───── Available records ─────

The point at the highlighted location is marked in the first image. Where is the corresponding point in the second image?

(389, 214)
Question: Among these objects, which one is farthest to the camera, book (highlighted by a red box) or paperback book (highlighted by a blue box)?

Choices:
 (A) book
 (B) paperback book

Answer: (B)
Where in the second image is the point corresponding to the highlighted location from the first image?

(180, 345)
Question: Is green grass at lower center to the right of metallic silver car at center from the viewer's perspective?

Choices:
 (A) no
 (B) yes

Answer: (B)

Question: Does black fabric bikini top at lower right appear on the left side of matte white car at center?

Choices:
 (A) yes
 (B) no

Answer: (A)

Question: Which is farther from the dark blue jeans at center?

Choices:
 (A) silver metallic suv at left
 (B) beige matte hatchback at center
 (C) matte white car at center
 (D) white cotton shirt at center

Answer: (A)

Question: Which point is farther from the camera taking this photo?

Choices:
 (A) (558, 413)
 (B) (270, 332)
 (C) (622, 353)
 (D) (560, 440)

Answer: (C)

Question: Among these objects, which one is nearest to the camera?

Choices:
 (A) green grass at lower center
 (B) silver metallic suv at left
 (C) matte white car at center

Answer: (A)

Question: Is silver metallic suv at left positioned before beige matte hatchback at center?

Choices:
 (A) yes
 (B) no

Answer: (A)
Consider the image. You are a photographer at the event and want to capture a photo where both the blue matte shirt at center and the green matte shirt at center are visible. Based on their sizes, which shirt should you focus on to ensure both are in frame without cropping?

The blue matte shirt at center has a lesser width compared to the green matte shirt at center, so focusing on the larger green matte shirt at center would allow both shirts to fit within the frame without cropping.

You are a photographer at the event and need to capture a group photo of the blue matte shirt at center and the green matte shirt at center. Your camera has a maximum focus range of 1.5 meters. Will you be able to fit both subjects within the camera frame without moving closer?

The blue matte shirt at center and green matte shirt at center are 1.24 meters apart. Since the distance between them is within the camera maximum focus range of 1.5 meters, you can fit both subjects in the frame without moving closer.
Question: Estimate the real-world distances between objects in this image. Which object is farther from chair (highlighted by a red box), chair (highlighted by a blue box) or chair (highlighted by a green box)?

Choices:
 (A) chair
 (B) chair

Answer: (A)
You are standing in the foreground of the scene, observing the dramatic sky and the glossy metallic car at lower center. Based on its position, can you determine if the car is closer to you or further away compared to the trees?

─────

■ Task objective
Lay out the records above as a JSON list of strings, one string per line and no entries for blank lines. Begin at the start of the records and stop after the line that contains "Question: Is silver".

■ Full response
[
  "The point at the highlighted location is marked in the first image. Where is the corresponding point in the second image?",
  "(389, 214)",
  "Question: Among these objects, which one is farthest to the camera, book (highlighted by a red box) or paperback book (highlighted by a blue box)?",
  "Choices:",
  " (A) book",
  " (B) paperback book",
  "Answer: (B)",
  "Where in the second image is the point corresponding to the highlighted location from the first image?",
  "(180, 345)",
  "Question: Is green grass at lower center to the right of metallic silver car at center from the viewer's perspective?",
  "Choices:",
  " (A) no",
  " (B) yes",
  "Answer: (B)",
  "Question: Does black fabric bikini top at lower right appear on the left side of matte white car at center?",
  "Choices:",
  " (A) yes",
  " (B) no",
  "Answer: (A)",
  "Question: Which is farther from the dark blue jeans at center?",
  "Choices:",
  " (A) silver metallic suv at left",
  " (B) beige matte hatchback at center",
  " (C) matte white car at center",
  " (D) white cotton shirt at center",
  "Answer: (A)",
  "Question: Which point is farther from the camera taking this photo?",
  "Choices:",
  " (A) (558, 413)",
  " (B) (270, 332)",
  " (C) (622, 353)",
  " (D) (560, 440)",
  "Answer: (C)",
  "Question: Among these objects, which one is nearest to the camera?",
  "Choices:",
  " (A) green grass at lower center",
  " (B) silver metallic suv at left",
  " (C) matte white car at center",
  "Answer: (A)",
  "Question: Is silver metallic suv at left positioned before beige matte hatchback at center?"
]